Where the listing below reaches the line containing "TOF3 pin SDA: TX -> D8", start writing out lines exactly, and stop once the line containing "BUTTON pin SIG: RX -> D12" has been written.
----
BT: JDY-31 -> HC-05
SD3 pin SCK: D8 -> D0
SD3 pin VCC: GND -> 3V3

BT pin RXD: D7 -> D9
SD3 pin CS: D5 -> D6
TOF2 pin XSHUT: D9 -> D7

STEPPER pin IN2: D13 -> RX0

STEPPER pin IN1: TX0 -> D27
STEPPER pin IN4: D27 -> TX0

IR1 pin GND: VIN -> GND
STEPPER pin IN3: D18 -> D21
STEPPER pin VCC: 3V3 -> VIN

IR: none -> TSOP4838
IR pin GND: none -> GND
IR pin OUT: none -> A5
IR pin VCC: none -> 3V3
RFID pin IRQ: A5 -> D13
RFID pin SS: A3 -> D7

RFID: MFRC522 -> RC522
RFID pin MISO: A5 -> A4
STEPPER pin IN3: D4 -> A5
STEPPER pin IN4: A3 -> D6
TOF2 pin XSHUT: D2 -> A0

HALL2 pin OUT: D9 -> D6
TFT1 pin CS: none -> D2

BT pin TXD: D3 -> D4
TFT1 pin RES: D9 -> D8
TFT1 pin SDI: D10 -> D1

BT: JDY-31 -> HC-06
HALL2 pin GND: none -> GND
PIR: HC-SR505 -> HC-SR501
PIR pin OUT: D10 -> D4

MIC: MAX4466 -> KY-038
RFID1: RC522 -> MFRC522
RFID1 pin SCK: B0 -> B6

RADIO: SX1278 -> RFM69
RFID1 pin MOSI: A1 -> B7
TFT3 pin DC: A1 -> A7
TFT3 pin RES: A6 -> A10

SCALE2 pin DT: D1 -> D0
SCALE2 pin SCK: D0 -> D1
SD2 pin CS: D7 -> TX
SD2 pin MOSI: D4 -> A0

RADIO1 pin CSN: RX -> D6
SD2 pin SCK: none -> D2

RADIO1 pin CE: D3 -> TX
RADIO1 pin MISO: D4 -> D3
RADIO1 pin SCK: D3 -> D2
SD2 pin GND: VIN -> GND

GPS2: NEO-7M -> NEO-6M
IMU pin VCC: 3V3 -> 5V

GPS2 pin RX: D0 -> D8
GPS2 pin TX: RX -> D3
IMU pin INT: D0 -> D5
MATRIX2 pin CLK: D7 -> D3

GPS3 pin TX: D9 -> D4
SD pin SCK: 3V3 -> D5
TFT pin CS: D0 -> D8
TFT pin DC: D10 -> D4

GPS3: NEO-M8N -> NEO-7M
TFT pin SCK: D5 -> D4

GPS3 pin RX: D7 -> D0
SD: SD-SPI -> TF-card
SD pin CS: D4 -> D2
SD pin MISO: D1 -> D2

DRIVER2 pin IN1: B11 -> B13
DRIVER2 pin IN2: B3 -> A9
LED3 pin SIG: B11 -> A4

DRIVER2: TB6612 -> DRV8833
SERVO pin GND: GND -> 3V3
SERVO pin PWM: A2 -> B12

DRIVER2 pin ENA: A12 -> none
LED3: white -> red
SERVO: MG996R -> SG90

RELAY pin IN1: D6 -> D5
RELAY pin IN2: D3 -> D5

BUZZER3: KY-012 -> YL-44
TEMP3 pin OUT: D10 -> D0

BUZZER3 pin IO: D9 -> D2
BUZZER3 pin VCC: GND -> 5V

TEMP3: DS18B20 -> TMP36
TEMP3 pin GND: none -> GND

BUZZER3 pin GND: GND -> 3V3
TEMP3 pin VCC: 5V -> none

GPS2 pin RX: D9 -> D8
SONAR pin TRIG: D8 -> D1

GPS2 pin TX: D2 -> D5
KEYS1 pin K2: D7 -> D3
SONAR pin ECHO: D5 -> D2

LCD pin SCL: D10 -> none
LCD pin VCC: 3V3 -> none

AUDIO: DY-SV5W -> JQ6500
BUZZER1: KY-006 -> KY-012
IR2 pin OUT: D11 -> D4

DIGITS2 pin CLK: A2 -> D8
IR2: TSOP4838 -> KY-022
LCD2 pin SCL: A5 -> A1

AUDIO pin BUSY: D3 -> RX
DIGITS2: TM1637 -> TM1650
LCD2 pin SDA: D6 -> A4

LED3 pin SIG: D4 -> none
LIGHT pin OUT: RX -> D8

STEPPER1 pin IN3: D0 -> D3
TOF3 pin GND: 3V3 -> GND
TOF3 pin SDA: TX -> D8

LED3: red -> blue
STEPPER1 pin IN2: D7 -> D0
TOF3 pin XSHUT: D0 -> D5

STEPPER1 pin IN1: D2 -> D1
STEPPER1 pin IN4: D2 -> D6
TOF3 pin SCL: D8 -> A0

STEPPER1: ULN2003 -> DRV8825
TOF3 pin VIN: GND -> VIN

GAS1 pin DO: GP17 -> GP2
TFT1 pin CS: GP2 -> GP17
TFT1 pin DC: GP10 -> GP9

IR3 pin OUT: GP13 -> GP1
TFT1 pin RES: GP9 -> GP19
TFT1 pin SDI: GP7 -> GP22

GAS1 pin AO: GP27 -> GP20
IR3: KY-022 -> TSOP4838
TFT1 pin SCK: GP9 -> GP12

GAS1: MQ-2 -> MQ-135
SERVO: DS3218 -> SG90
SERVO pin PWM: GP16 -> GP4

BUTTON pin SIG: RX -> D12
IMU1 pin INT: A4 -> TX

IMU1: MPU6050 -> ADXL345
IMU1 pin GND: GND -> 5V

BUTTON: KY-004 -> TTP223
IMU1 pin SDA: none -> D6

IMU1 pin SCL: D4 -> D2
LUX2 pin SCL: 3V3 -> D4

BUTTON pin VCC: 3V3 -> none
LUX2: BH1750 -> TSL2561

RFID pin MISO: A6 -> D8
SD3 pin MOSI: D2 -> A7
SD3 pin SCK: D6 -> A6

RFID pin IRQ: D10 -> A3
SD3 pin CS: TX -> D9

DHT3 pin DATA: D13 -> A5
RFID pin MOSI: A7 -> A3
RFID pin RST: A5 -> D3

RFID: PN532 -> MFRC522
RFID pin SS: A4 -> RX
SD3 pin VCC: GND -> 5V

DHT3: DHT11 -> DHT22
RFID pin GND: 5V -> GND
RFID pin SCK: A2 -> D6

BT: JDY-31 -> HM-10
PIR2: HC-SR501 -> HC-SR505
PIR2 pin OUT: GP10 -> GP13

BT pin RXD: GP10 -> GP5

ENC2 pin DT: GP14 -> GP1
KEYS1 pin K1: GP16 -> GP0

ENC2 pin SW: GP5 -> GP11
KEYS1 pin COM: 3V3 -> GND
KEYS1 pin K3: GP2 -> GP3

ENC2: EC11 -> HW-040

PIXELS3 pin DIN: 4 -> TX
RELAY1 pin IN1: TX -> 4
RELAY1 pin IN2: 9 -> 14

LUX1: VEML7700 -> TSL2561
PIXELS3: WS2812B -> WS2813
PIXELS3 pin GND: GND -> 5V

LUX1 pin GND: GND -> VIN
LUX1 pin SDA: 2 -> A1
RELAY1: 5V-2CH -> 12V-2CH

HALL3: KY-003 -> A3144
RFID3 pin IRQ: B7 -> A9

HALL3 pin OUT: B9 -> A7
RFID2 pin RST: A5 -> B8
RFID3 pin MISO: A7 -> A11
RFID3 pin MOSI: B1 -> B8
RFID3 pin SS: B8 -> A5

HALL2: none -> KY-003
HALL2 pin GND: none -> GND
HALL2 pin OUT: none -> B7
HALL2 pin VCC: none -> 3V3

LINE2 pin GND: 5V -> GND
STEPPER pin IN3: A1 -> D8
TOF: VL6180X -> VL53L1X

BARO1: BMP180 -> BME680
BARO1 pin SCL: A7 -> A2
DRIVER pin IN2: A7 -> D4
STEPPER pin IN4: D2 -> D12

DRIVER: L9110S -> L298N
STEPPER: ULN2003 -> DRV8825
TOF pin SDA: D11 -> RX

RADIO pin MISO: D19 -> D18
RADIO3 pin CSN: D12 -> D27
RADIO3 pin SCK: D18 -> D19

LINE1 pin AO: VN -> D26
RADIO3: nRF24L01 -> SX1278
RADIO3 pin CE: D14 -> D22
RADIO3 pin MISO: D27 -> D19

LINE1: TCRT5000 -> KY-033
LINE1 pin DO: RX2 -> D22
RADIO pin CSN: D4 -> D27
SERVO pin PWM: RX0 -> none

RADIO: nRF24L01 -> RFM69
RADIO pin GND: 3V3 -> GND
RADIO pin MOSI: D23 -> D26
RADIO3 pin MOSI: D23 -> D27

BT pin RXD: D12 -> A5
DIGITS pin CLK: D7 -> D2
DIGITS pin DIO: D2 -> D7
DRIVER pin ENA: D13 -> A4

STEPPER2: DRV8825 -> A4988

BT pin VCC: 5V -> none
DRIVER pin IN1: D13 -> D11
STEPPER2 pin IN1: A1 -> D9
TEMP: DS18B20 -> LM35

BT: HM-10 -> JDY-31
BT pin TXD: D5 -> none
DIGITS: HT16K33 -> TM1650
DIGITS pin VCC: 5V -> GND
----
■ **RESULT OF THIS TASK**
TOF3 pin SDA: TX -> D8

LED3: red -> blue
STEPPER1 pin IN2: D7 -> D0
TOF3 pin XSHUT: D0 -> D5

STEPPER1 pin IN1: D2 -> D1
STEPPER1 pin IN4: D2 -> D6
TOF3 pin SCL: D8 -> A0

STEPPER1: ULN2003 -> DRV8825
TOF3 pin VIN: GND -> VIN

GAS1 pin DO: GP17 -> GP2
TFT1 pin CS: GP2 -> GP17
TFT1 pin DC: GP10 -> GP9

IR3 pin OUT: GP13 -> GP1
TFT1 pin RES: GP9 -> GP19
TFT1 pin SDI: GP7 -> GP22

GAS1 pin AO: GP27 -> GP20
IR3: KY-022 -> TSOP4838
TFT1 pin SCK: GP9 -> GP12

GAS1: MQ-2 -> MQ-135
SERVO: DS3218 -> SG90
SERVO pin PWM: GP16 -> GP4

BUTTON pin SIG: RX -> D12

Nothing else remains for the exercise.